MATERIAL PROVIDED.
+ + + +
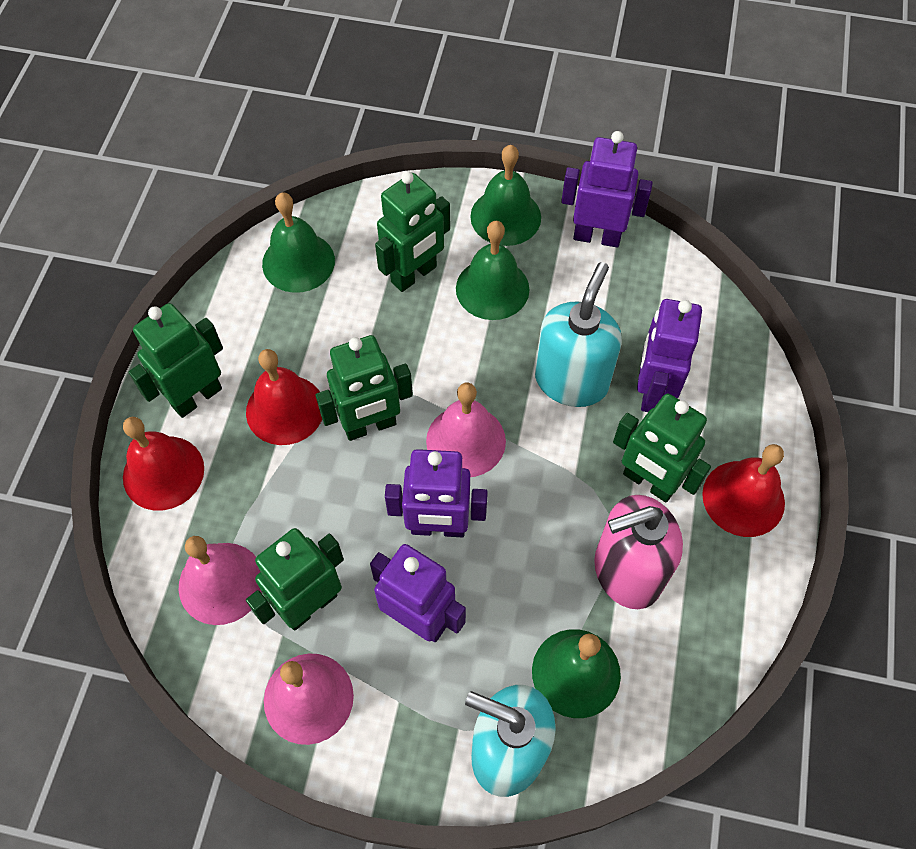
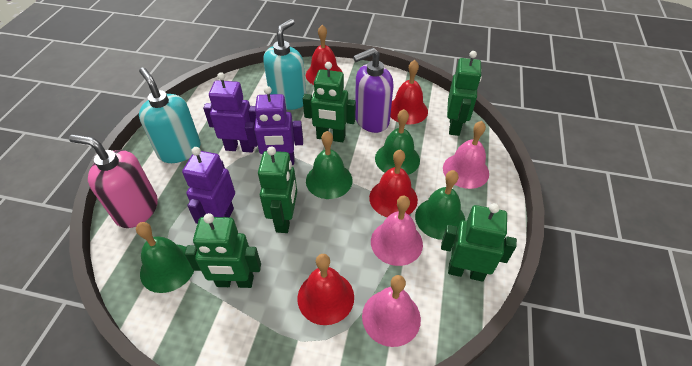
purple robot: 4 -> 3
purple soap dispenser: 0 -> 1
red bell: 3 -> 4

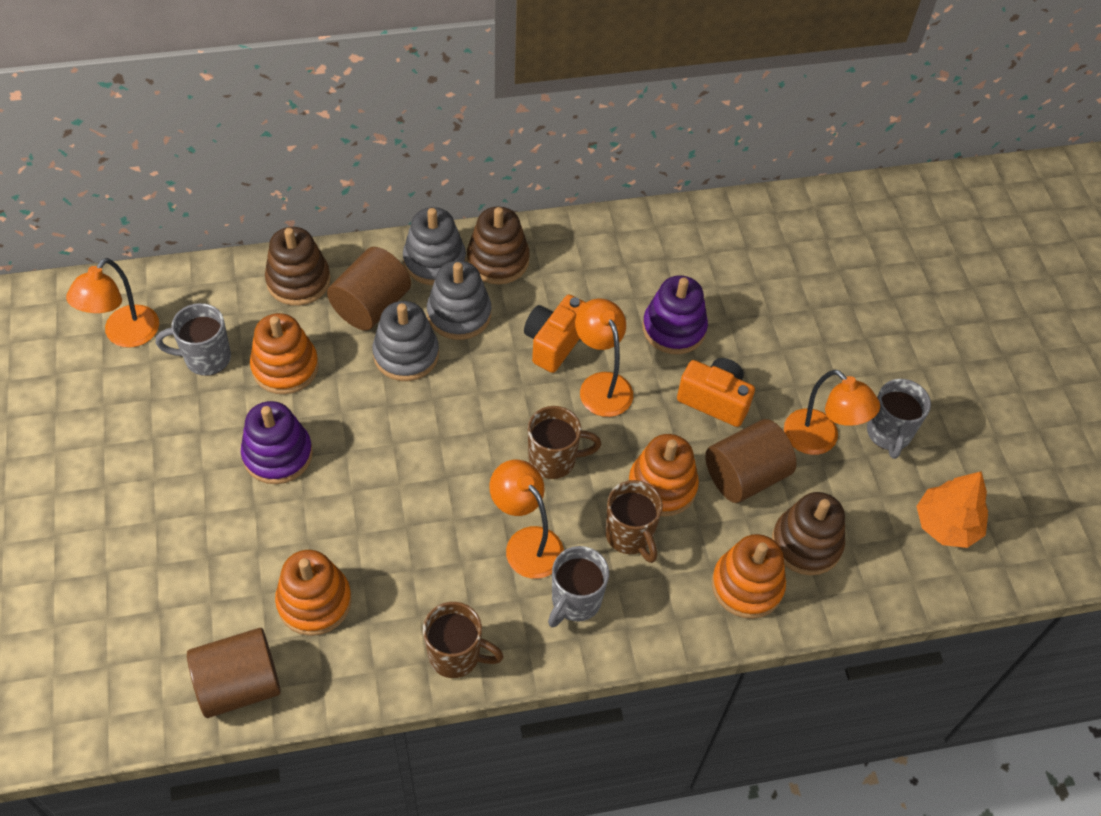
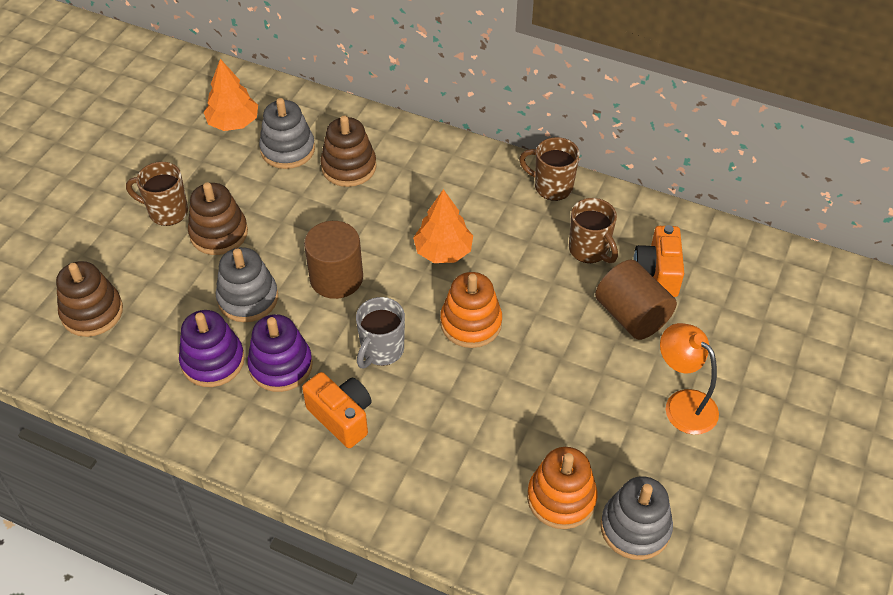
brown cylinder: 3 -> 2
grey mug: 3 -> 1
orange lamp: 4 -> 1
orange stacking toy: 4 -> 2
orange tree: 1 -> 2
+ + + +
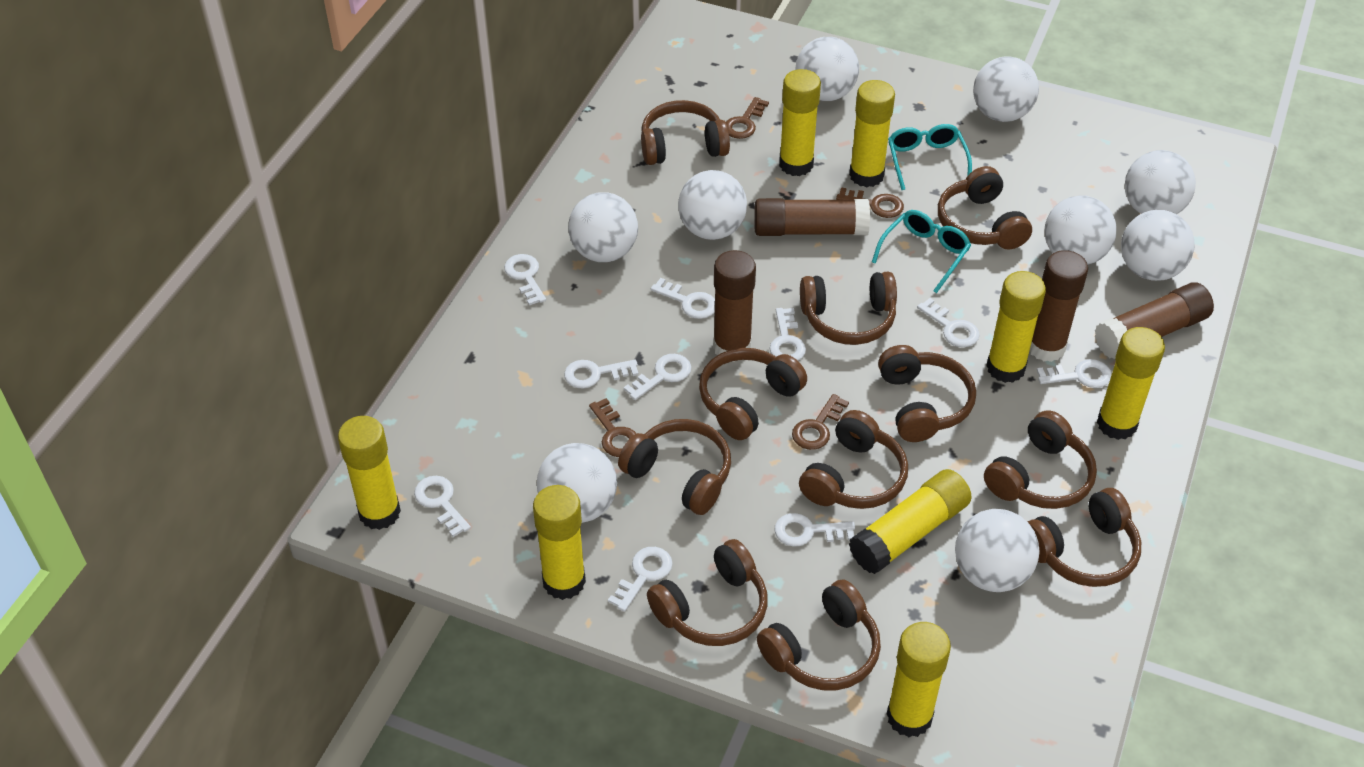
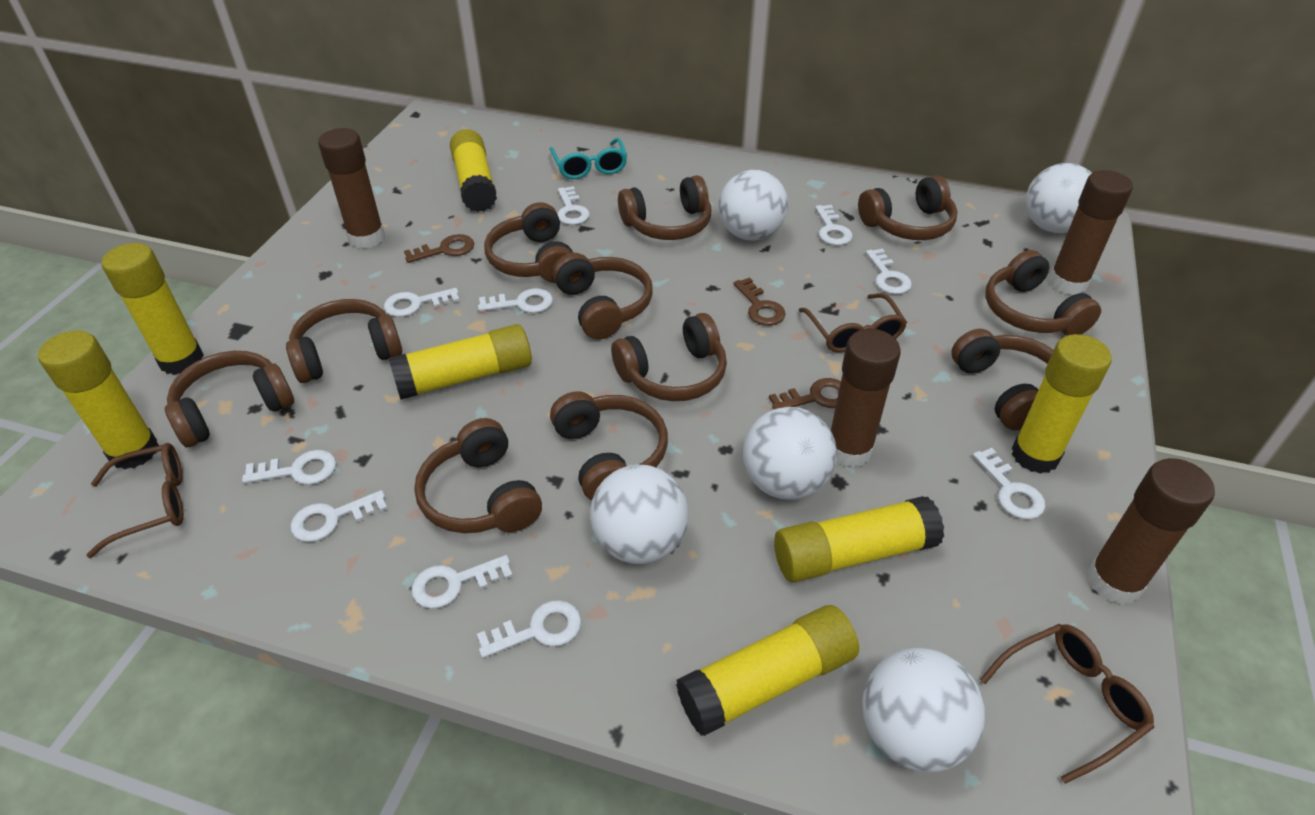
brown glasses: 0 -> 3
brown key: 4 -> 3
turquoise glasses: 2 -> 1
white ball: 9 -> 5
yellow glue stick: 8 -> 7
+ + + +
ACTION ITEM. Copy all lines from the data that hold the word "brown".

TASK OUTPUT.
brown cylinder: 3 -> 2
brown glasses: 0 -> 3
brown key: 4 -> 3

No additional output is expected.